--- RECORDS SUPPLIED Enclosed Below ---
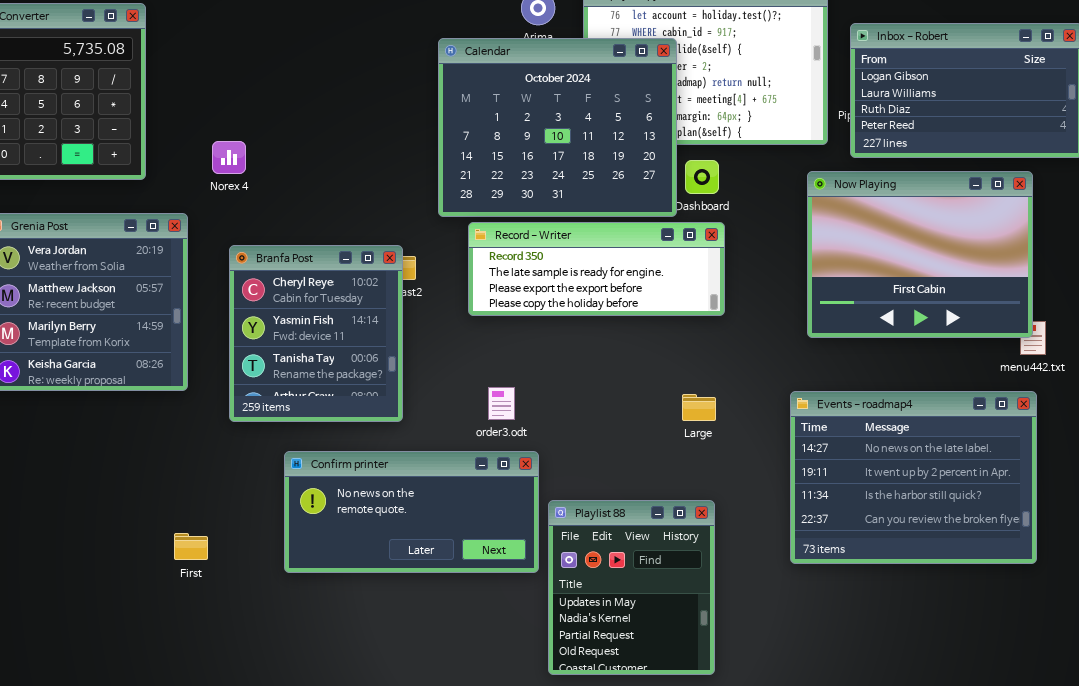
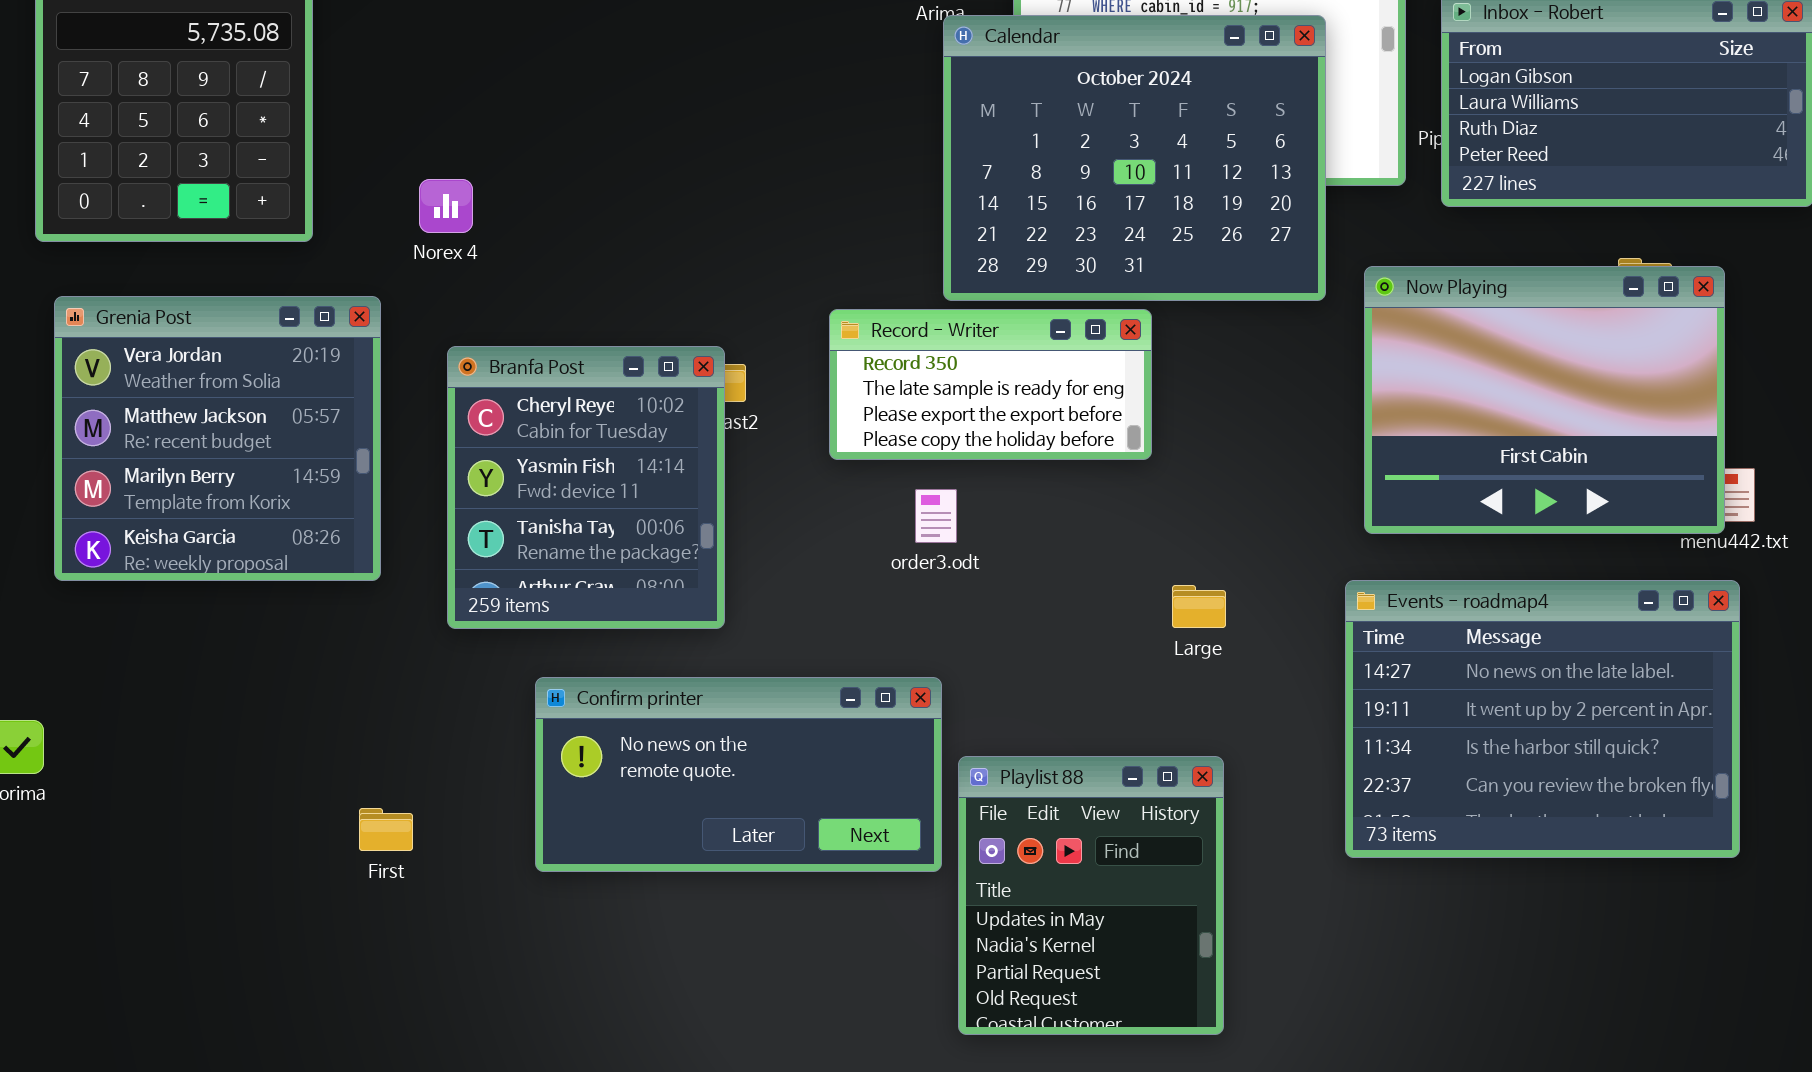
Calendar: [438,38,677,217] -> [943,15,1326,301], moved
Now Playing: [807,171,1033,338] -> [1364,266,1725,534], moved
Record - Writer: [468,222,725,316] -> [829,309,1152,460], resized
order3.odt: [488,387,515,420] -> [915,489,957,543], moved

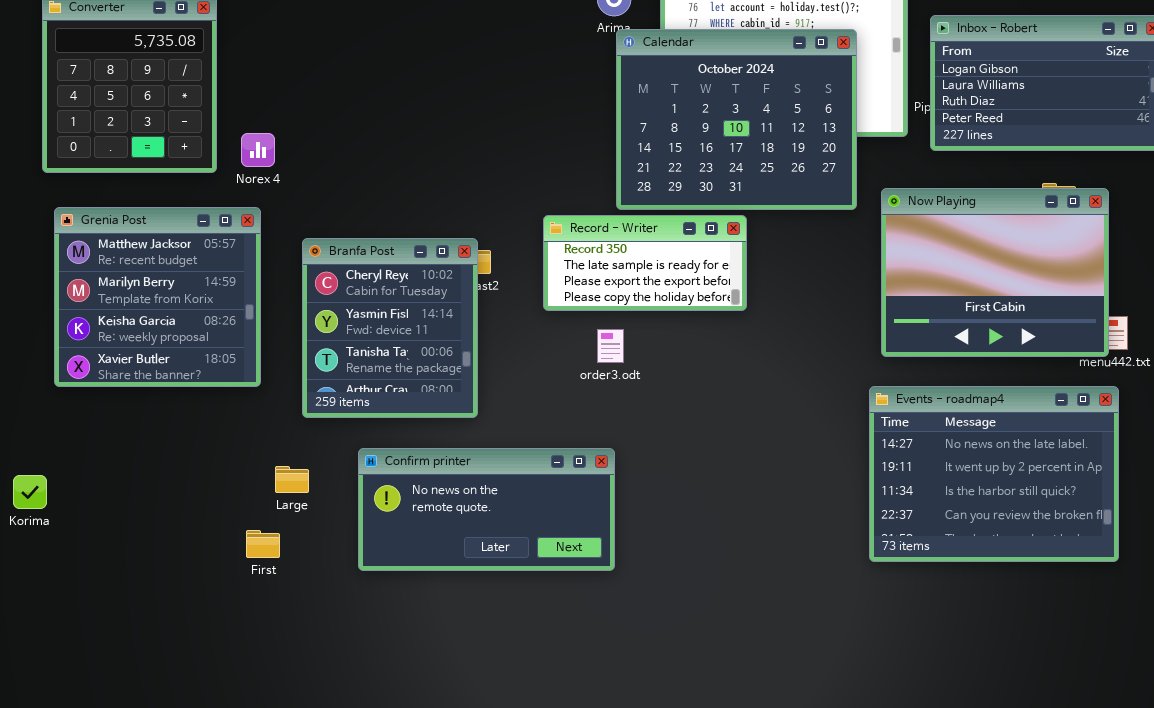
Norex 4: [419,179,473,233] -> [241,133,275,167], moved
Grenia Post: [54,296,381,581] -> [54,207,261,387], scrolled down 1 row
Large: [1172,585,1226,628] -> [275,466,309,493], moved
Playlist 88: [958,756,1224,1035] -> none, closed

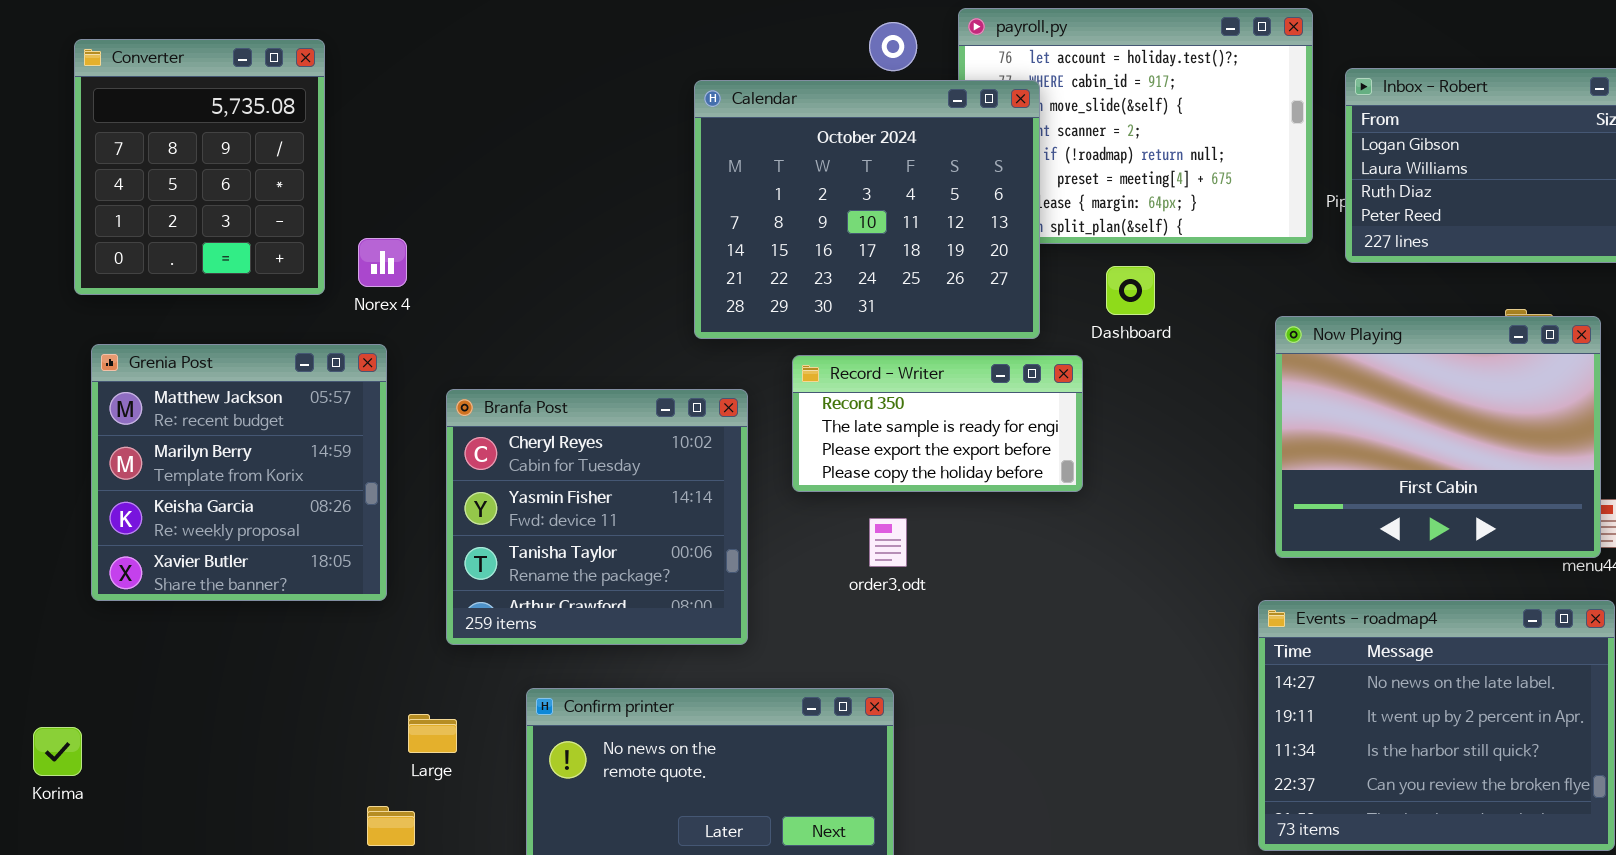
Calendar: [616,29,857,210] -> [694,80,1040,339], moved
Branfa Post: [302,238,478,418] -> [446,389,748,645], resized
--- End of Enclosed RECORDS SUPPLIED ---
--- RECORDS SUPPLIED Enclosed Below ---
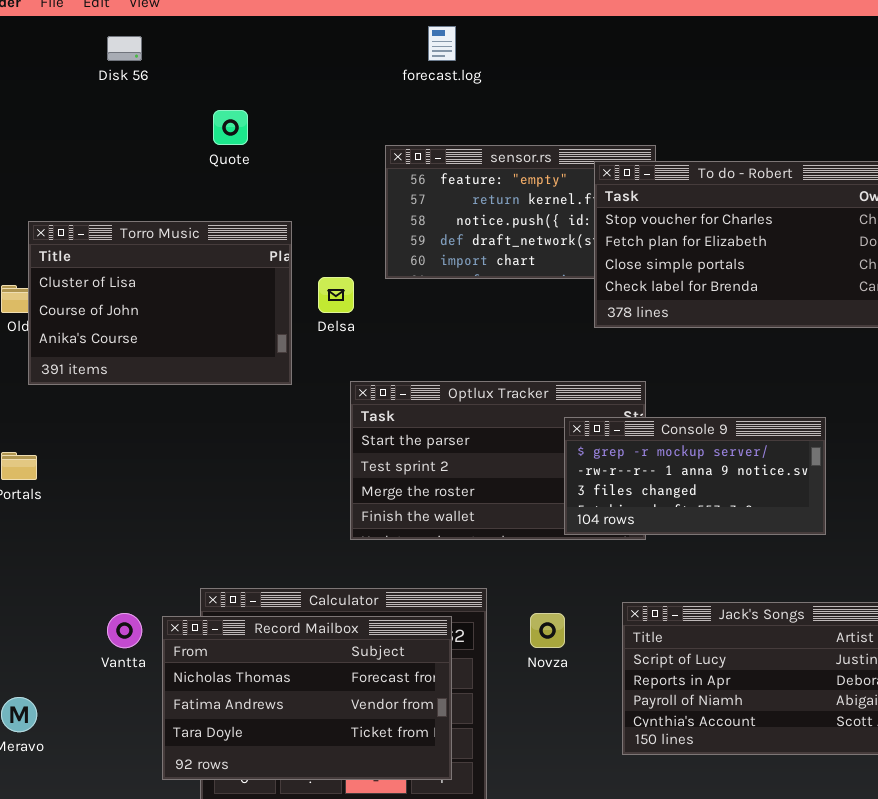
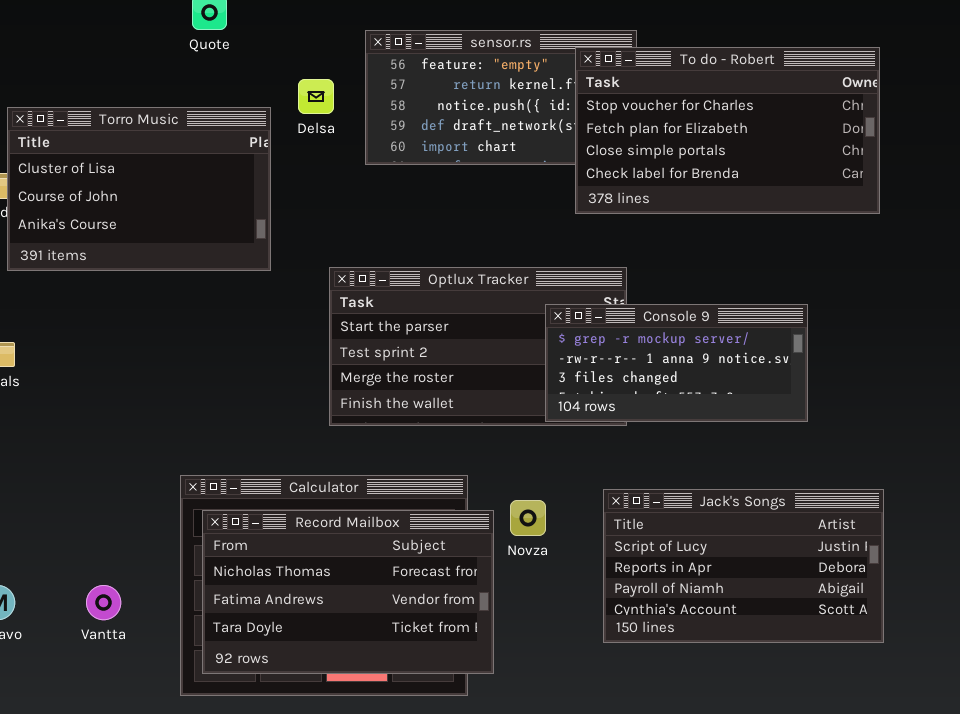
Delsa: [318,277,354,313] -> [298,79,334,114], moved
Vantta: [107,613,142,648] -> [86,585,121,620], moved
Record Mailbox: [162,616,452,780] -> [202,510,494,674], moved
--- End of Enclosed RECORDS SUPPLIED ---
-- ACTIVITY --
From the entries above, copy exactly the lines starting at the one with "order3.odt: [488,387,515,420] ->" and stopping at the one with "Branfa Post: [302,238,478,418]", keeping both ends. Drop the pictures.

-- TASK ANSWER --
order3.odt: [488,387,515,420] -> [915,489,957,543], moved

Norex 4: [419,179,473,233] -> [241,133,275,167], moved
Grenia Post: [54,296,381,581] -> [54,207,261,387], scrolled down 1 row
Large: [1172,585,1226,628] -> [275,466,309,493], moved
Playlist 88: [958,756,1224,1035] -> none, closed

Calendar: [616,29,857,210] -> [694,80,1040,339], moved
Branfa Post: [302,238,478,418] -> [446,389,748,645], resized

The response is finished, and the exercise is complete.